Reproduce each line from the records that holds "pink".

►

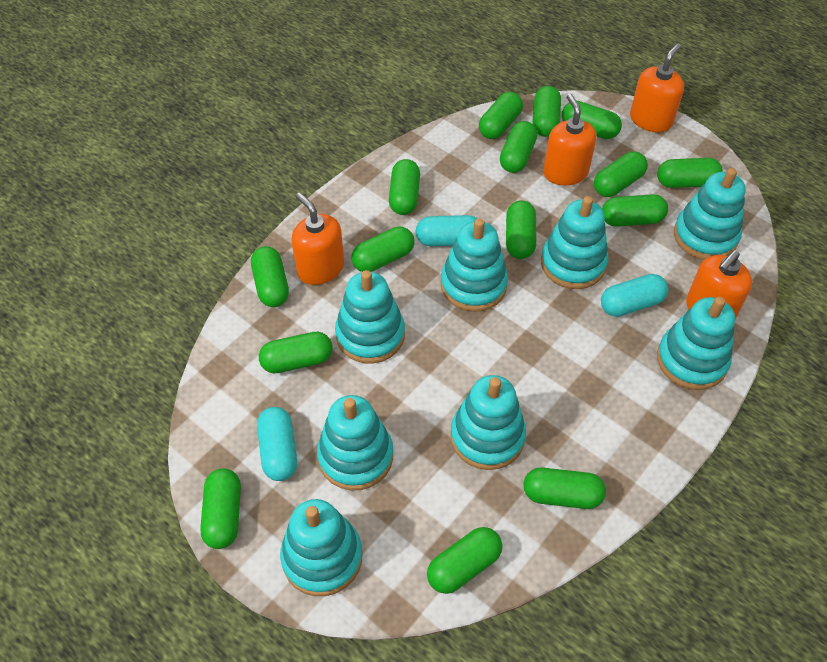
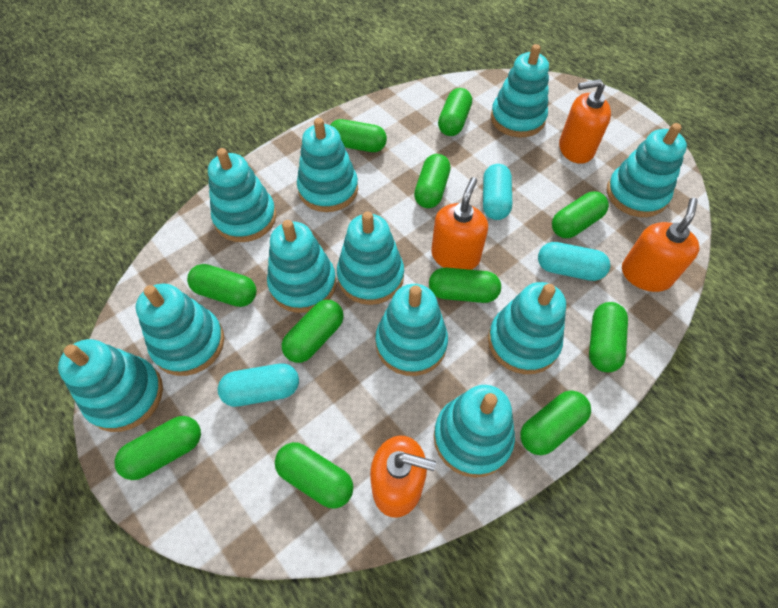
green capsule: 15 -> 11
turquoise stacking toy: 8 -> 11

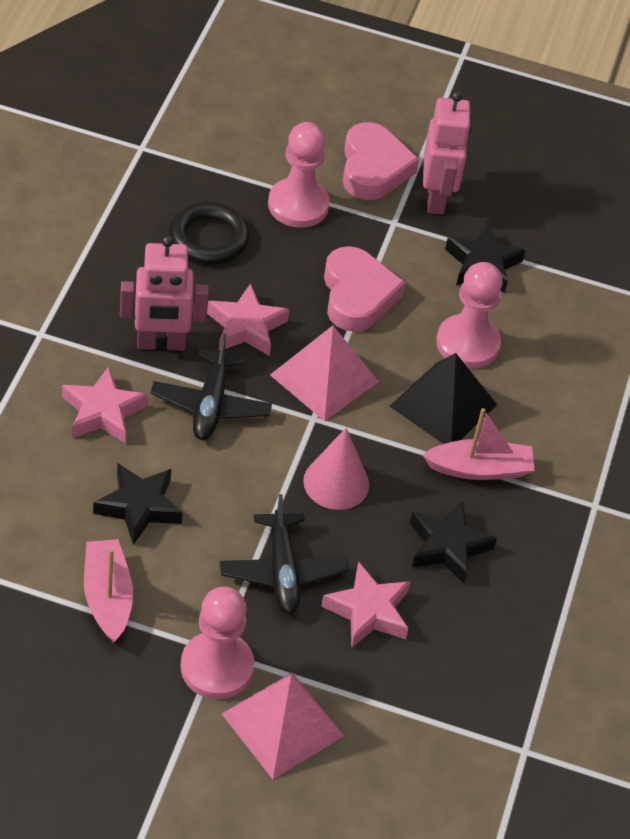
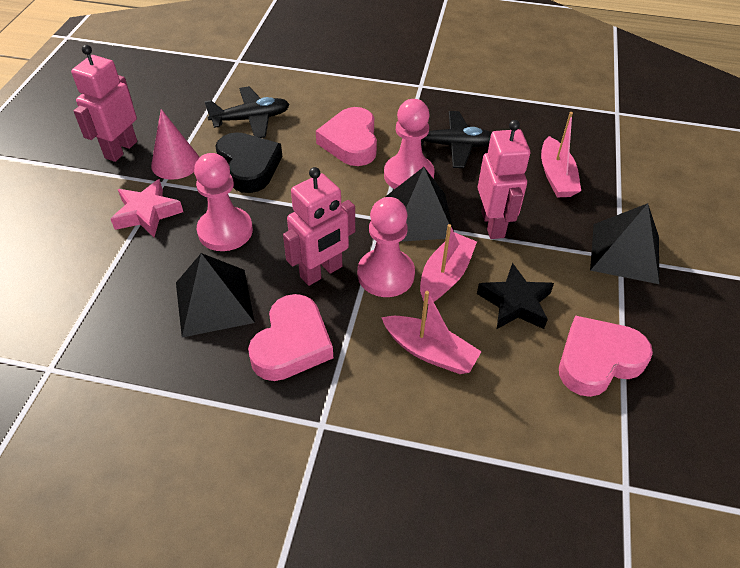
black heart: 0 -> 1
black pyramid: 1 -> 3
black ring: 1 -> 0
black star: 3 -> 1
pink boat: 2 -> 3
pink heart: 2 -> 3
pink pyramid: 2 -> 0
pink robot: 2 -> 3
pink star: 3 -> 1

◄

Answer box:
pink boat: 2 -> 3
pink heart: 2 -> 3
pink pyramid: 2 -> 0
pink robot: 2 -> 3
pink star: 3 -> 1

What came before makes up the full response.